Input data Start Marker

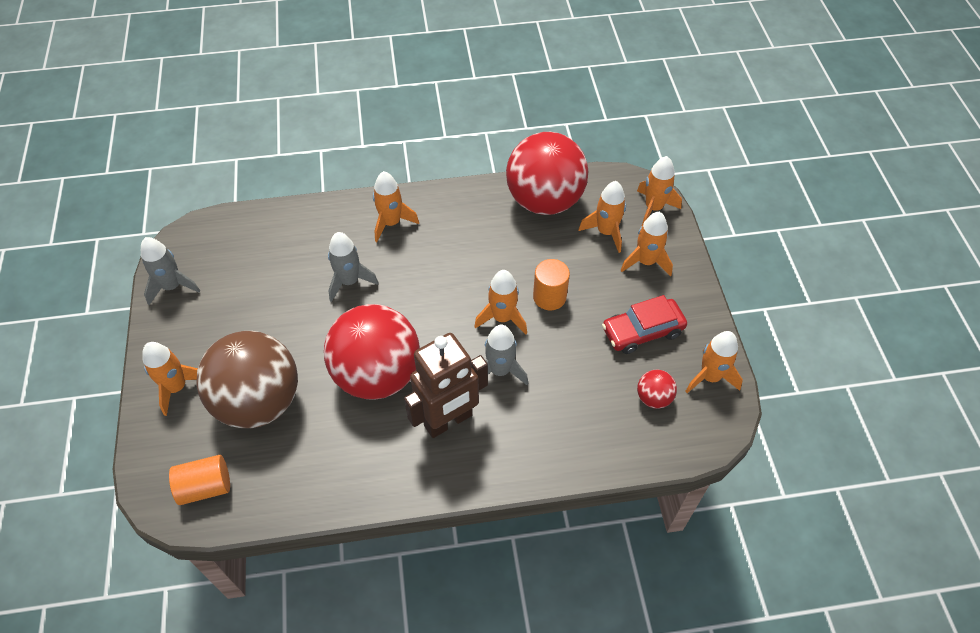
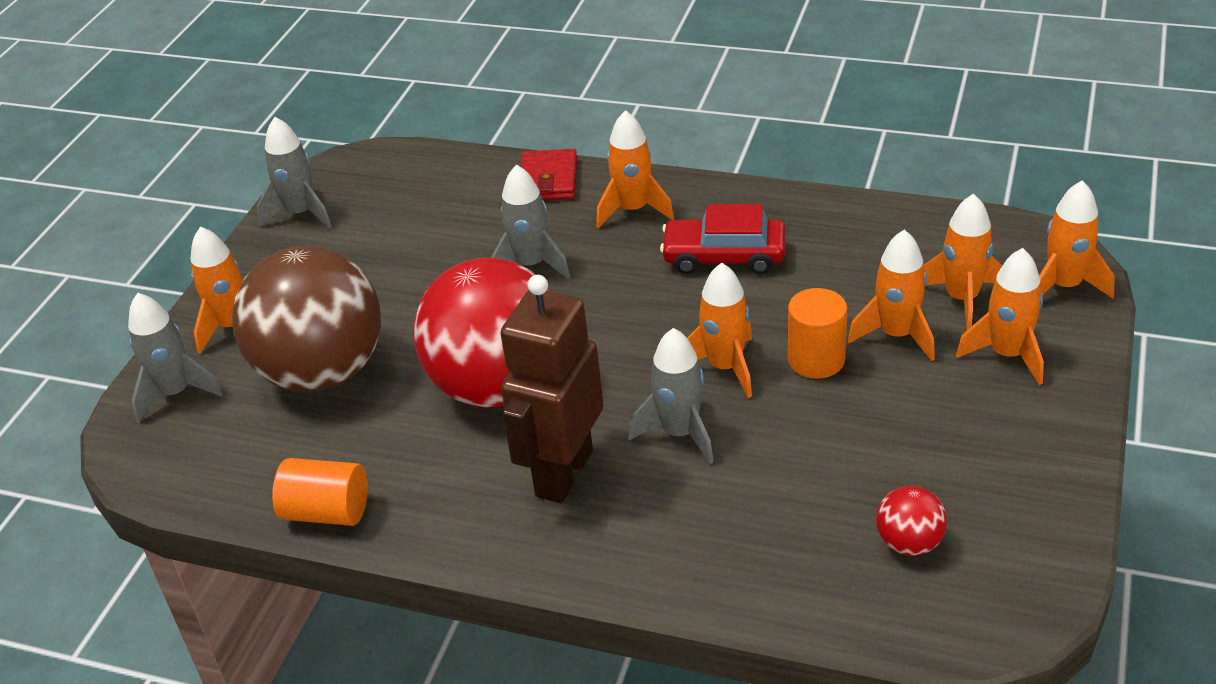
camera: 30 degrees right, 15 degrees down
(167, 450) = (176, 393): none -> grey rocket
(205, 487) = (193, 449): orange cylinder -> orange cylinder (327, 512)
(326, 215) = (548, 180): none -> red wallet
(448, 421) = (563, 473): brown robot -> brown robot turned 120 degrees clockwise
(544, 201) = (884, 235): red ball -> none
(642, 331) = (944, 447): red car -> red car (724, 257)
(710, 377) = (1027, 544): orange rocket -> orange rocket (896, 335)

Input data End Marker

» **Goal of the exercise**:
Leaving all pictures aside, quote each record exactly.

» **Exercise result**:
camera: 30 degrees right, 15 degrees down
(167, 450) = (176, 393): none -> grey rocket
(205, 487) = (193, 449): orange cylinder -> orange cylinder (327, 512)
(326, 215) = (548, 180): none -> red wallet
(448, 421) = (563, 473): brown robot -> brown robot turned 120 degrees clockwise
(544, 201) = (884, 235): red ball -> none
(642, 331) = (944, 447): red car -> red car (724, 257)
(710, 377) = (1027, 544): orange rocket -> orange rocket (896, 335)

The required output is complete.